====== RECORDS PROVIDED ======
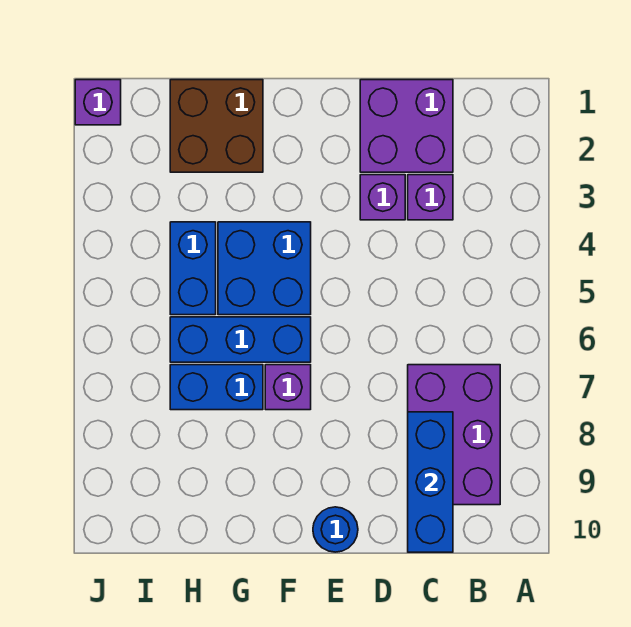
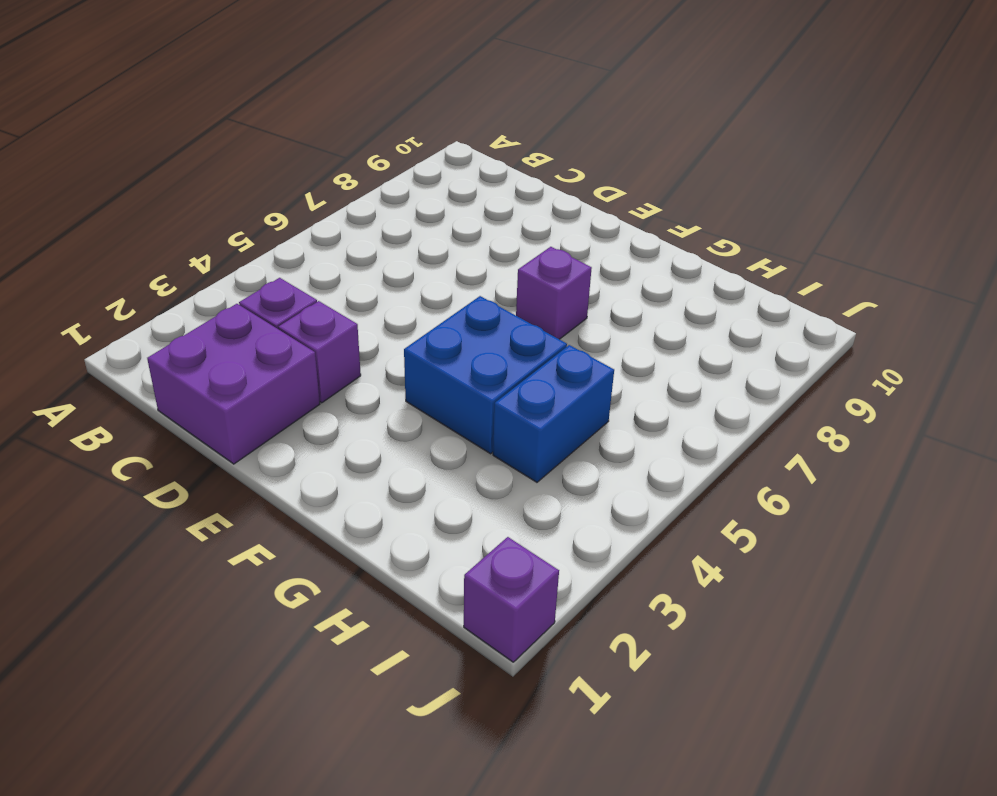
none -> purple brick B7:C9 level 1
none -> blue round brick E10 level 1
none -> blue brick F6:H6 level 1

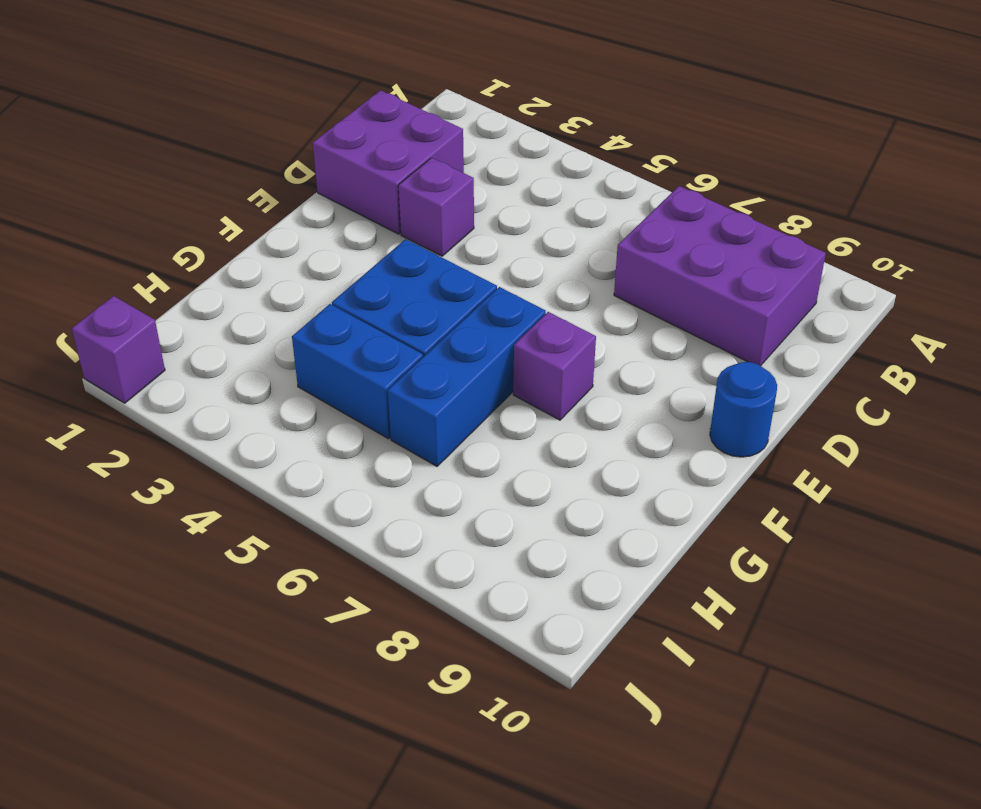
none -> purple brick C3 level 1
none -> brown brick G1:H2 level 1
none -> blue brick G7:H7 level 1

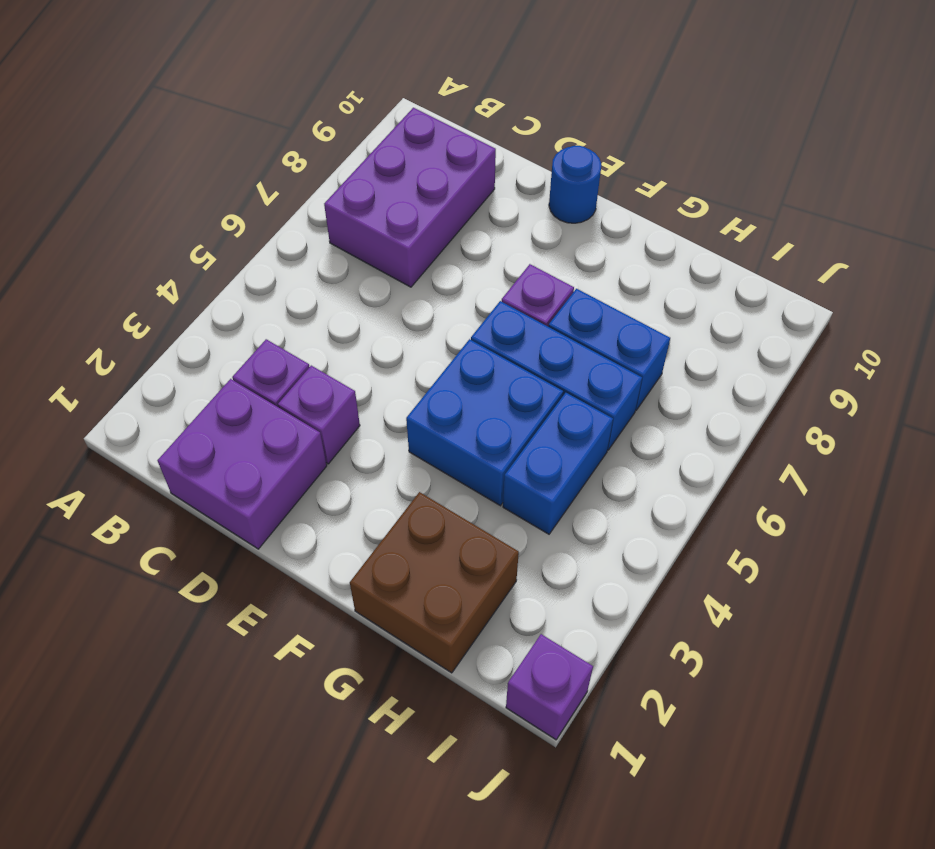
none -> blue brick C8:C10 level 2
======
→ **WHAT IS REQUIRED**
Since the pictures are not wanted, give the material again exactly without them.

→ **FINAL ANSWER**
none -> purple brick B7:C9 level 1
none -> blue round brick E10 level 1
none -> blue brick F6:H6 level 1

none -> purple brick C3 level 1
none -> brown brick G1:H2 level 1
none -> blue brick G7:H7 level 1

none -> blue brick C8:C10 level 2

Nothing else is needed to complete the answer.